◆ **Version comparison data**

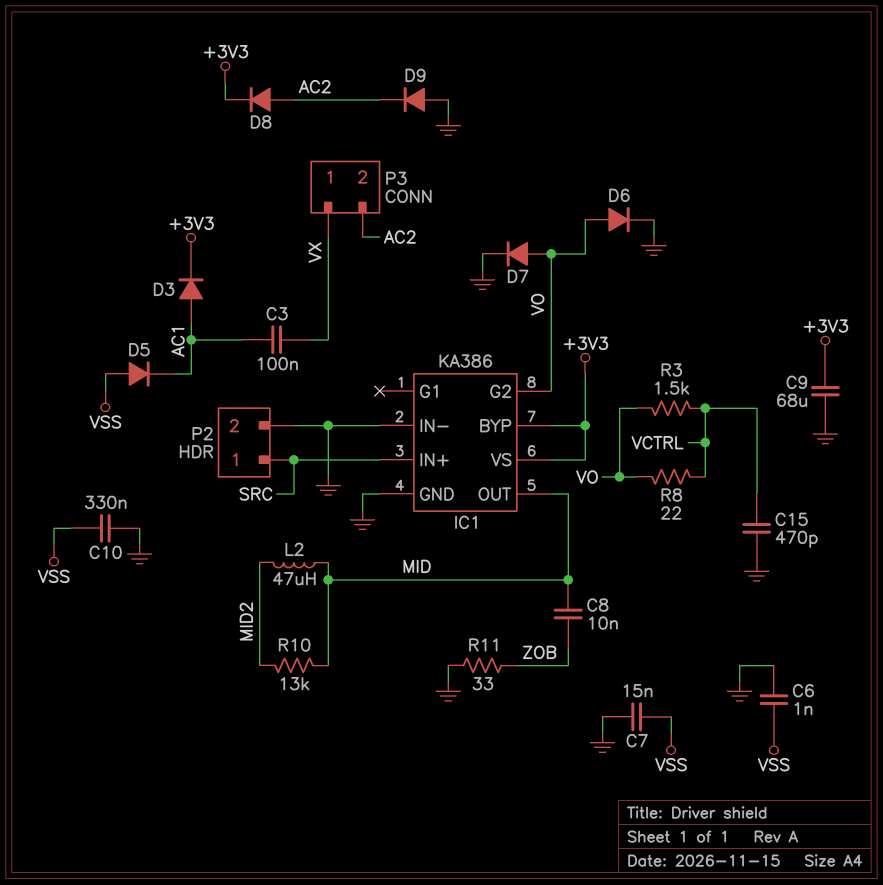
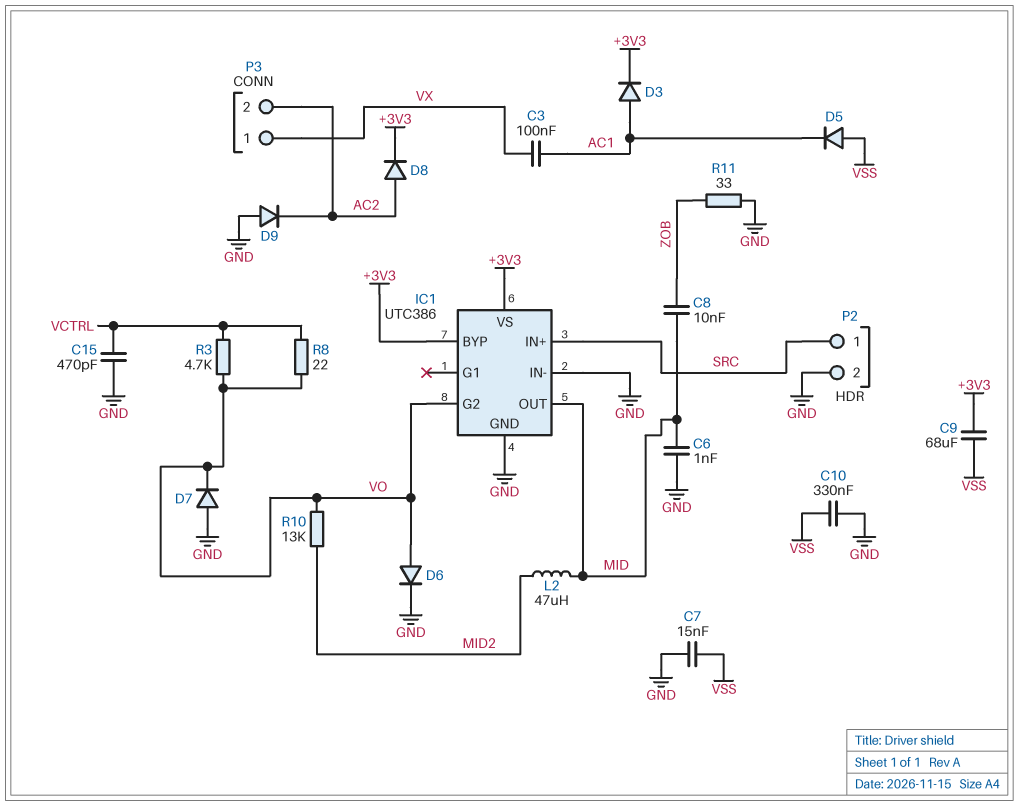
C6: 1nF (GND, VSS) -> 1nF (GND, MID)
C9: 68uF (+3V3, GND) -> 68uF (+3V3, VSS)
D7: diode (A VO, K GND) -> diode (A GND, K VO)
IC1: KA386 -> UTC386
R3: 1.5k (VCTRL, VO) -> 4.7k (VCTRL, VO)
R10: 13k (MID, MID2) -> 13k (MID2, VO)

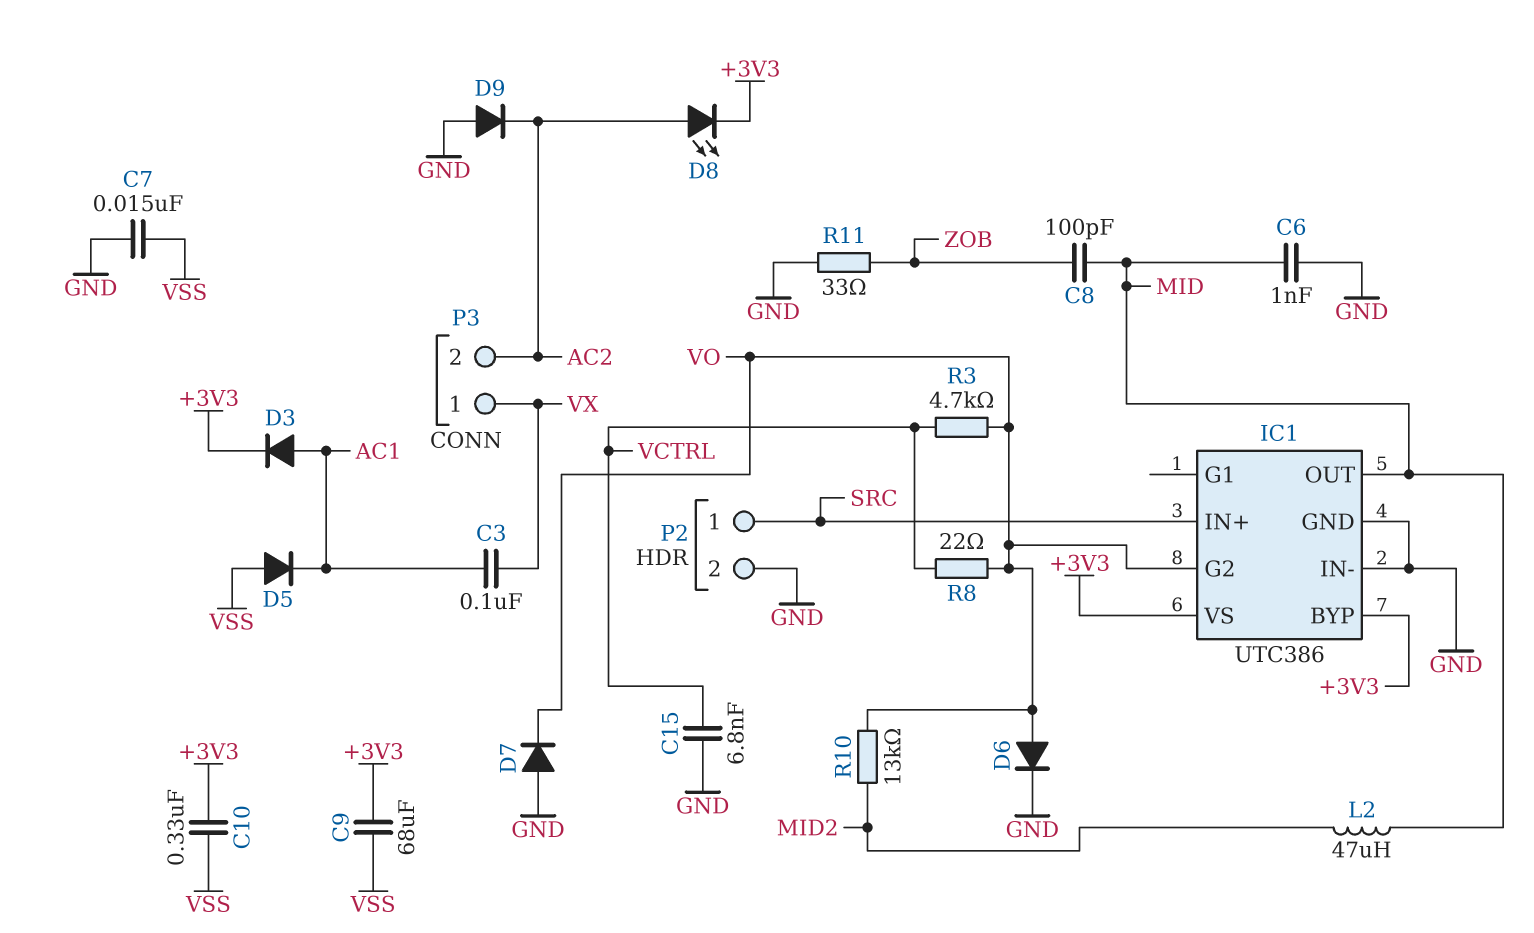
C8: 10nF (MID, ZOB) -> 100pF (MID, ZOB)
C10: 330nF (GND, VSS) -> 330nF (+3V3, VSS)
C15: 470pF (GND, VCTRL) -> 6.8nF (GND, VCTRL)
D8: diode (A AC2, K +3V3) -> LED (A AC2, K +3V3)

◆ **Problem to solve**
Report how many lines in the records hold the word "VCTRL", giving the number and nothing else.

◆ **Output of the task**
2